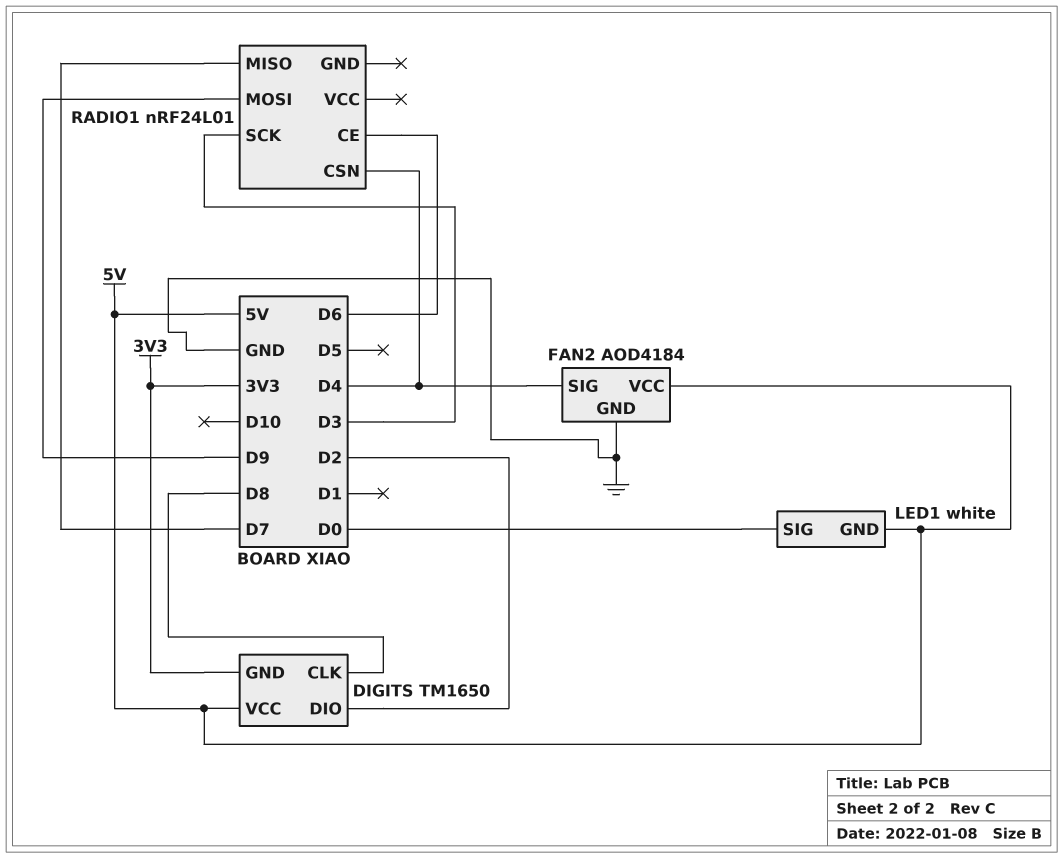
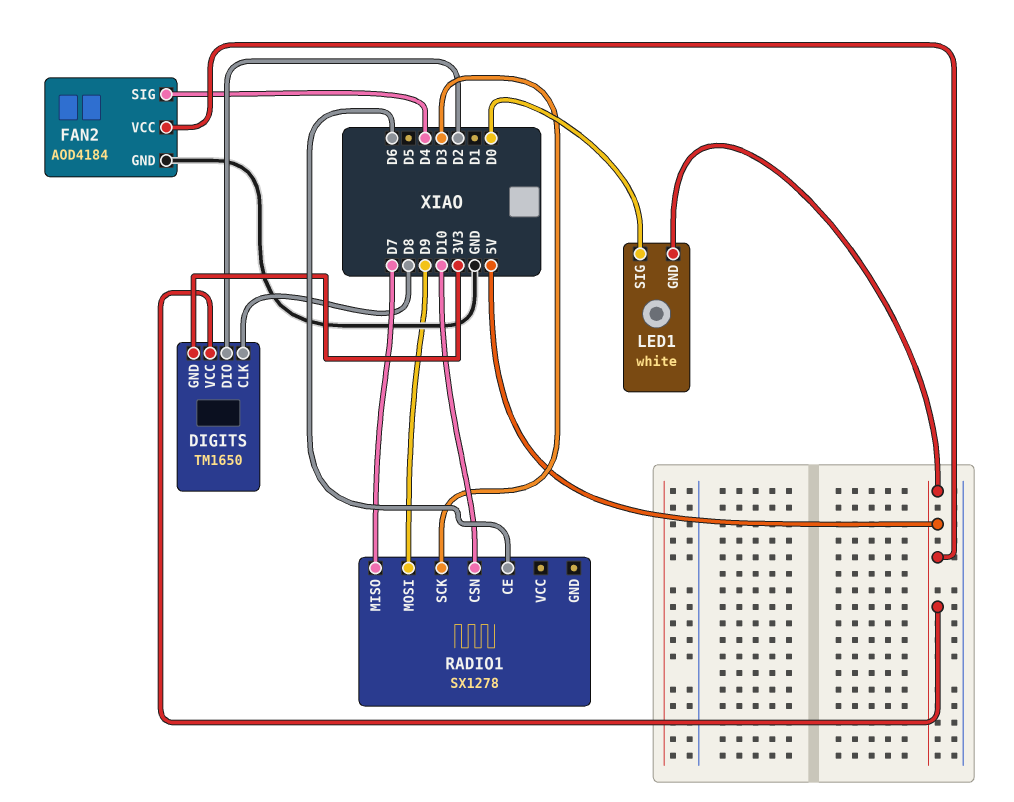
RADIO1: nRF24L01 -> SX1278
RADIO1 pin CSN: D4 -> D10

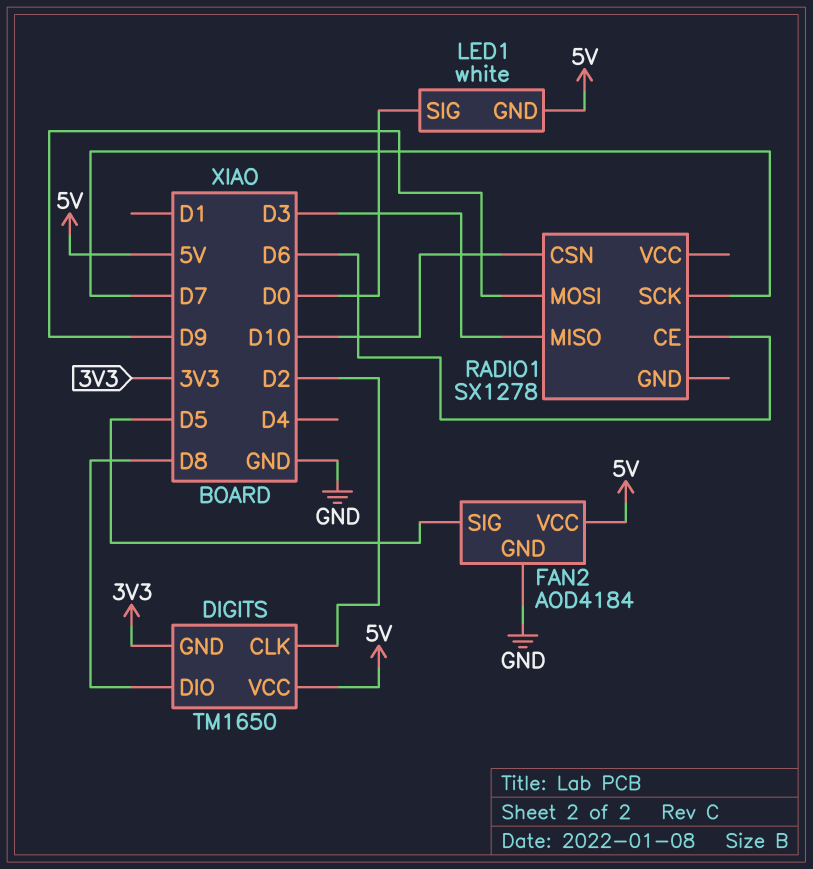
DIGITS pin CLK: D8 -> D2
DIGITS pin DIO: D2 -> D8
FAN2 pin SIG: D4 -> D5
RADIO1 pin MISO: D7 -> D3
RADIO1 pin SCK: D3 -> D7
○ ○ ○ ○ ○
| Problem to work on |
Write out the records exactly. Do not carry the pictures over.

| Result |
RADIO1: nRF24L01 -> SX1278
RADIO1 pin CSN: D4 -> D10

DIGITS pin CLK: D8 -> D2
DIGITS pin DIO: D2 -> D8
FAN2 pin SIG: D4 -> D5
RADIO1 pin MISO: D7 -> D3
RADIO1 pin SCK: D3 -> D7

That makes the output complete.